Study material section start

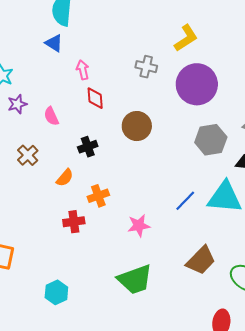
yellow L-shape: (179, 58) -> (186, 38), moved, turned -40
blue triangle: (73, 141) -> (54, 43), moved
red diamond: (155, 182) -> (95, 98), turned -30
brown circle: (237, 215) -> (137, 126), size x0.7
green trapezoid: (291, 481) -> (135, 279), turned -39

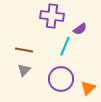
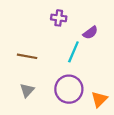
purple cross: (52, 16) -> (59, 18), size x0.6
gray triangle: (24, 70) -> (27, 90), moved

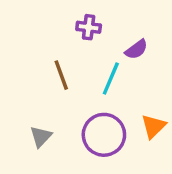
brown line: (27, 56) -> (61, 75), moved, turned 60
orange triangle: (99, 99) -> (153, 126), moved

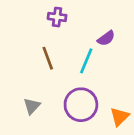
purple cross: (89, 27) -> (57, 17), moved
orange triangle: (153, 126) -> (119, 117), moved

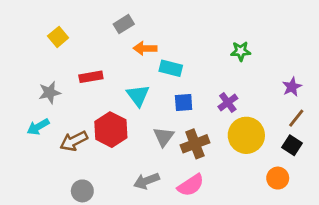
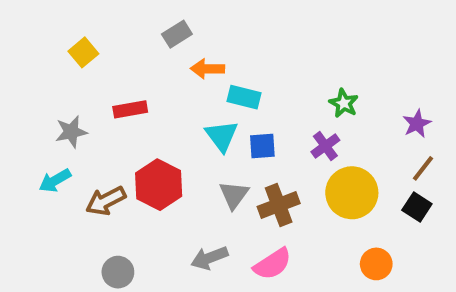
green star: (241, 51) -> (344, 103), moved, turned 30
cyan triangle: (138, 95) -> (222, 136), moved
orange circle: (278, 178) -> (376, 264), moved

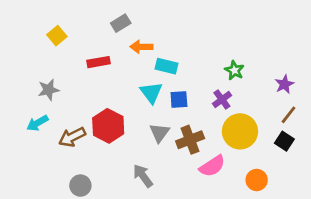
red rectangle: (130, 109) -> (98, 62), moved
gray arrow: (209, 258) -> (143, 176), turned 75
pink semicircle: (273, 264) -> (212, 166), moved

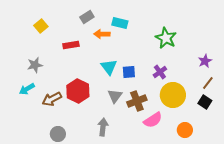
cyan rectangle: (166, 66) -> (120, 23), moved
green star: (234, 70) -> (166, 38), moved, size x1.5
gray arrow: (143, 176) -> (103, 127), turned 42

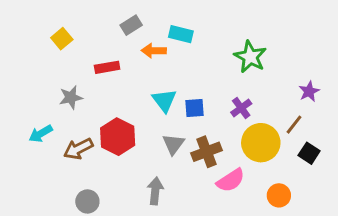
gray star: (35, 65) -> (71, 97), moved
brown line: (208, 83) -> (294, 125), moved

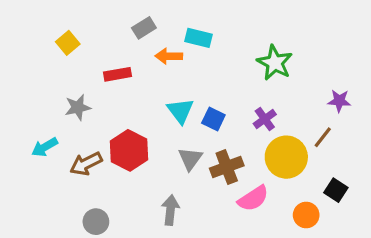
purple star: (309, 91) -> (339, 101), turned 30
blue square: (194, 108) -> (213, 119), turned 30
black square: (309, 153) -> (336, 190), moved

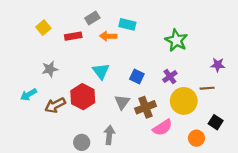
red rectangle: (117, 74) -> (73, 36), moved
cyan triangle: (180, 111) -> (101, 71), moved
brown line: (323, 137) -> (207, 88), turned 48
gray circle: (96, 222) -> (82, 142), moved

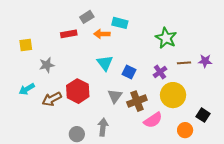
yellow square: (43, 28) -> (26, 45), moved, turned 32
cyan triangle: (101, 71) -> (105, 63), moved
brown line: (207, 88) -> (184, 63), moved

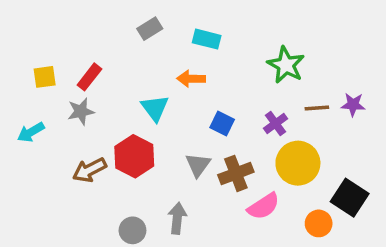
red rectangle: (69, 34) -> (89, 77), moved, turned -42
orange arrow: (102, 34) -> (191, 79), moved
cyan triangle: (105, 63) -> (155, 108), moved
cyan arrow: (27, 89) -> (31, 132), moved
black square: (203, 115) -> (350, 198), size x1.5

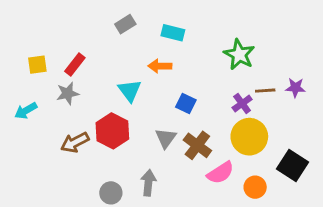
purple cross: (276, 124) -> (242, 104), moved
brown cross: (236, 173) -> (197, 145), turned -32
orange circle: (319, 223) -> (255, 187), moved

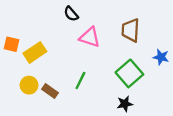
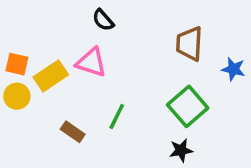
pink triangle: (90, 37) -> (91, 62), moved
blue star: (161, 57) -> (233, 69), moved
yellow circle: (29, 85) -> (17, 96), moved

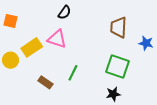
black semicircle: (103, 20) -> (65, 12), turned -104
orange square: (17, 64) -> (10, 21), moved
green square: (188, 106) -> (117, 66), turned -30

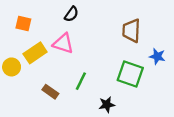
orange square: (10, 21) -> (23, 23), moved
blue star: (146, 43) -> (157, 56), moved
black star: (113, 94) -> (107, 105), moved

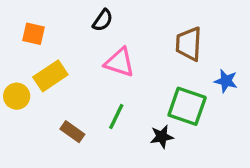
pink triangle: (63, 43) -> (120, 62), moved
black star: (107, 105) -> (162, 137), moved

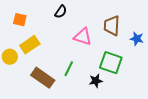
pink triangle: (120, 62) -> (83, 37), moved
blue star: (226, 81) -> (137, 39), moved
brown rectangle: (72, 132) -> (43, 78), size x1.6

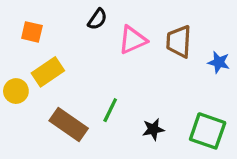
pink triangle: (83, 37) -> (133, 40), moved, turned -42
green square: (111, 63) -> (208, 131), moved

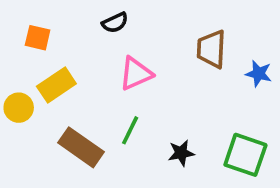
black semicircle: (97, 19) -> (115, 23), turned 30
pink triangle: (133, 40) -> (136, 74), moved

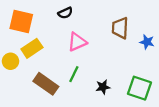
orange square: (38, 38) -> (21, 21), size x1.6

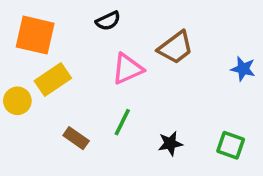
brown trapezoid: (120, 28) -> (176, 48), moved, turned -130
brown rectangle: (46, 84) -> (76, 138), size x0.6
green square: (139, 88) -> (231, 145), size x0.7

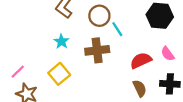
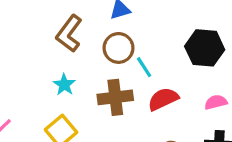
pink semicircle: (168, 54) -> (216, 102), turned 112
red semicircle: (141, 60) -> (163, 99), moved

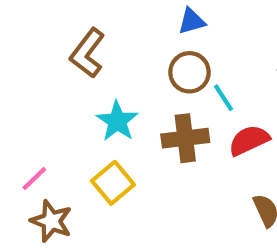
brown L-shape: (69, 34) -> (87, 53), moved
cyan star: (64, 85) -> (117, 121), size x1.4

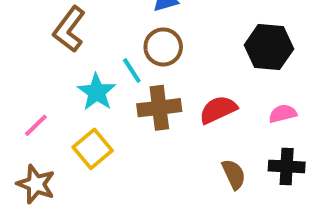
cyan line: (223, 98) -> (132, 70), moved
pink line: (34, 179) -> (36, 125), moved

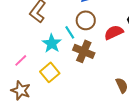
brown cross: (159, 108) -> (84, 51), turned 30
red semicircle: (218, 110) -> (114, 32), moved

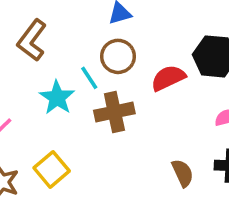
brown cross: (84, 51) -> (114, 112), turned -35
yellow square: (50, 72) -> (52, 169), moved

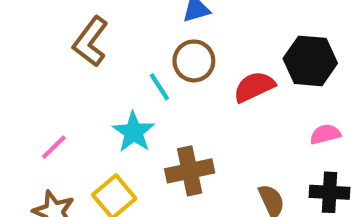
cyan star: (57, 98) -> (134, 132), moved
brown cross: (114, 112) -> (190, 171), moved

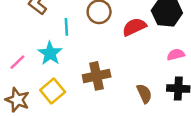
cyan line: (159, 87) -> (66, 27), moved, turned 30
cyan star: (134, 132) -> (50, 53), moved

Study material section end
Study material section start

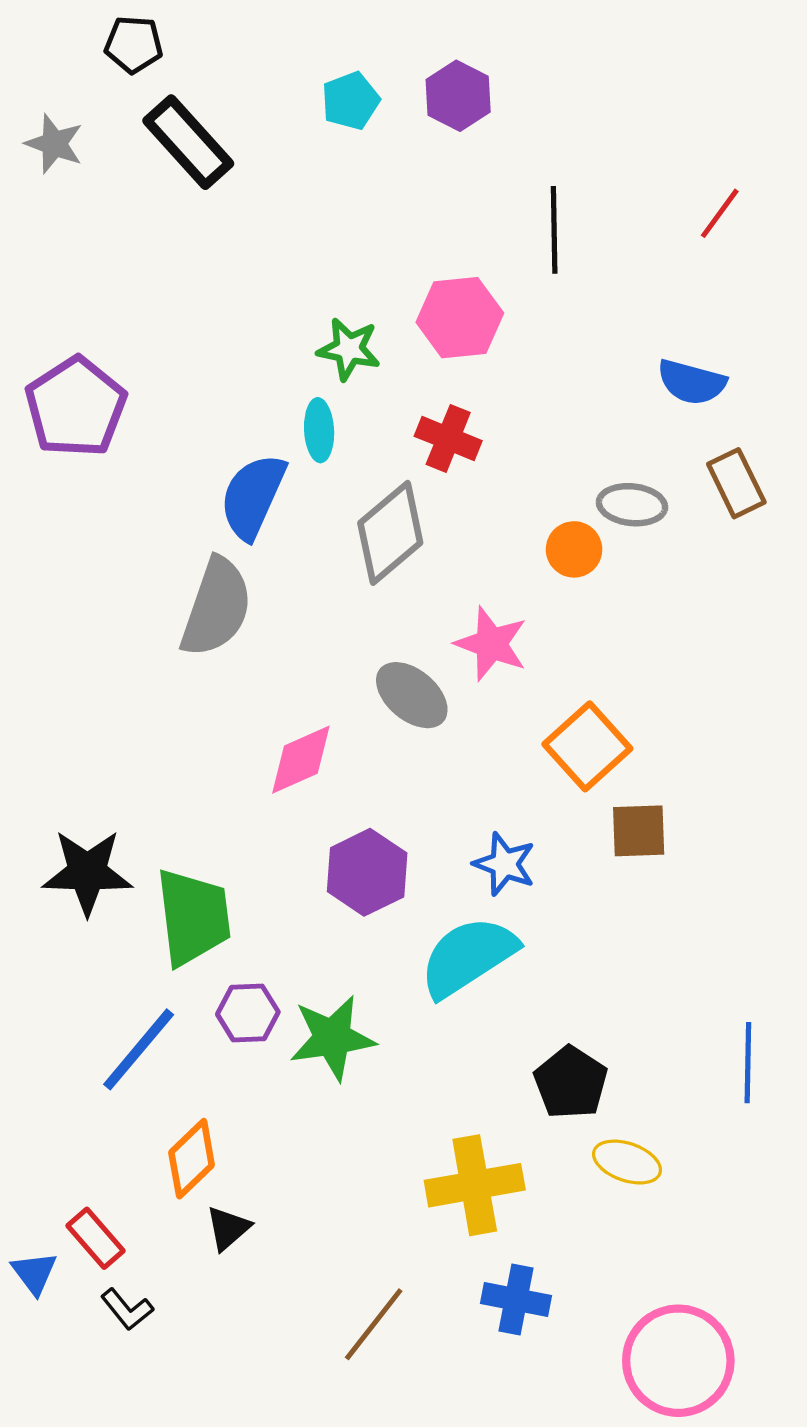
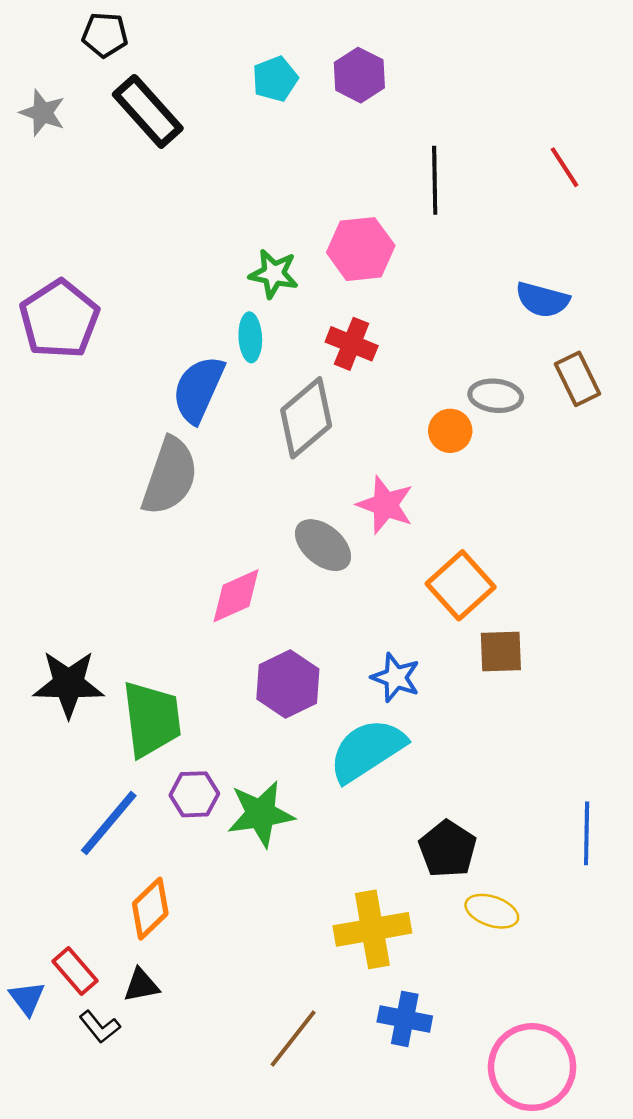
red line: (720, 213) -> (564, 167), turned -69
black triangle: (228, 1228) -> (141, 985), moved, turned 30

Study material section end

Your task: In the records above, locate every line with the string "arrow" and copy it.

Reply:
gray arrow: (209, 258) -> (143, 176), turned 75
gray arrow: (143, 176) -> (103, 127), turned 42
orange arrow: (102, 34) -> (191, 79), moved
cyan arrow: (27, 89) -> (31, 132), moved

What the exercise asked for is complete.